**Assigned task:** Retyping the entire listing exactly is the task.

**Provided material:**

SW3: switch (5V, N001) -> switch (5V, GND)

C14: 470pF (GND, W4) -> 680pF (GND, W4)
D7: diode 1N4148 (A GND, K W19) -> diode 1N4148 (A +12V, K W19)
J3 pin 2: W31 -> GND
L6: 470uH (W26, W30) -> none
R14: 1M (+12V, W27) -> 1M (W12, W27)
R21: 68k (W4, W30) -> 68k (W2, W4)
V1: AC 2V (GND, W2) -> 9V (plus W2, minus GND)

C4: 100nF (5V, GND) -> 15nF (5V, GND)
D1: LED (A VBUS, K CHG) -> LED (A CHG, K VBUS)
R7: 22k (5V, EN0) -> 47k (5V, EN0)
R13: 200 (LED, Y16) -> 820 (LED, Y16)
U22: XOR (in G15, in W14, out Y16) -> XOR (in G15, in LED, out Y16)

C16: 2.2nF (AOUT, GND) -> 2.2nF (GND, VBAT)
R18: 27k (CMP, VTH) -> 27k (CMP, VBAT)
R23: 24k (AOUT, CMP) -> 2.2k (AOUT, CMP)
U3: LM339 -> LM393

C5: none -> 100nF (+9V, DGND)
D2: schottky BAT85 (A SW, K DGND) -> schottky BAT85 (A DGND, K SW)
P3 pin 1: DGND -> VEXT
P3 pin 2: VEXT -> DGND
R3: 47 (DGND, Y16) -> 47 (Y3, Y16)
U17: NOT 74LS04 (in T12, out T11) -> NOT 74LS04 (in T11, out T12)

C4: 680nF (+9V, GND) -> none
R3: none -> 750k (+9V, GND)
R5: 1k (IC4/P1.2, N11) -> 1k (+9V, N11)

**Response to this task:**
SW3: switch (5V, N001) -> switch (5V, GND)

C14: 470pF (GND, W4) -> 680pF (GND, W4)
D7: diode 1N4148 (A GND, K W19) -> diode 1N4148 (A +12V, K W19)
J3 pin 2: W31 -> GND
L6: 470uH (W26, W30) -> none
R14: 1M (+12V, W27) -> 1M (W12, W27)
R21: 68k (W4, W30) -> 68k (W2, W4)
V1: AC 2V (GND, W2) -> 9V (plus W2, minus GND)

C4: 100nF (5V, GND) -> 15nF (5V, GND)
D1: LED (A VBUS, K CHG) -> LED (A CHG, K VBUS)
R7: 22k (5V, EN0) -> 47k (5V, EN0)
R13: 200 (LED, Y16) -> 820 (LED, Y16)
U22: XOR (in G15, in W14, out Y16) -> XOR (in G15, in LED, out Y16)

C16: 2.2nF (AOUT, GND) -> 2.2nF (GND, VBAT)
R18: 27k (CMP, VTH) -> 27k (CMP, VBAT)
R23: 24k (AOUT, CMP) -> 2.2k (AOUT, CMP)
U3: LM339 -> LM393

C5: none -> 100nF (+9V, DGND)
D2: schottky BAT85 (A SW, K DGND) -> schottky BAT85 (A DGND, K SW)
P3 pin 1: DGND -> VEXT
P3 pin 2: VEXT -> DGND
R3: 47 (DGND, Y16) -> 47 (Y3, Y16)
U17: NOT 74LS04 (in T12, out T11) -> NOT 74LS04 (in T11, out T12)

C4: 680nF (+9V, GND) -> none
R3: none -> 750k (+9V, GND)
R5: 1k (IC4/P1.2, N11) -> 1k (+9V, N11)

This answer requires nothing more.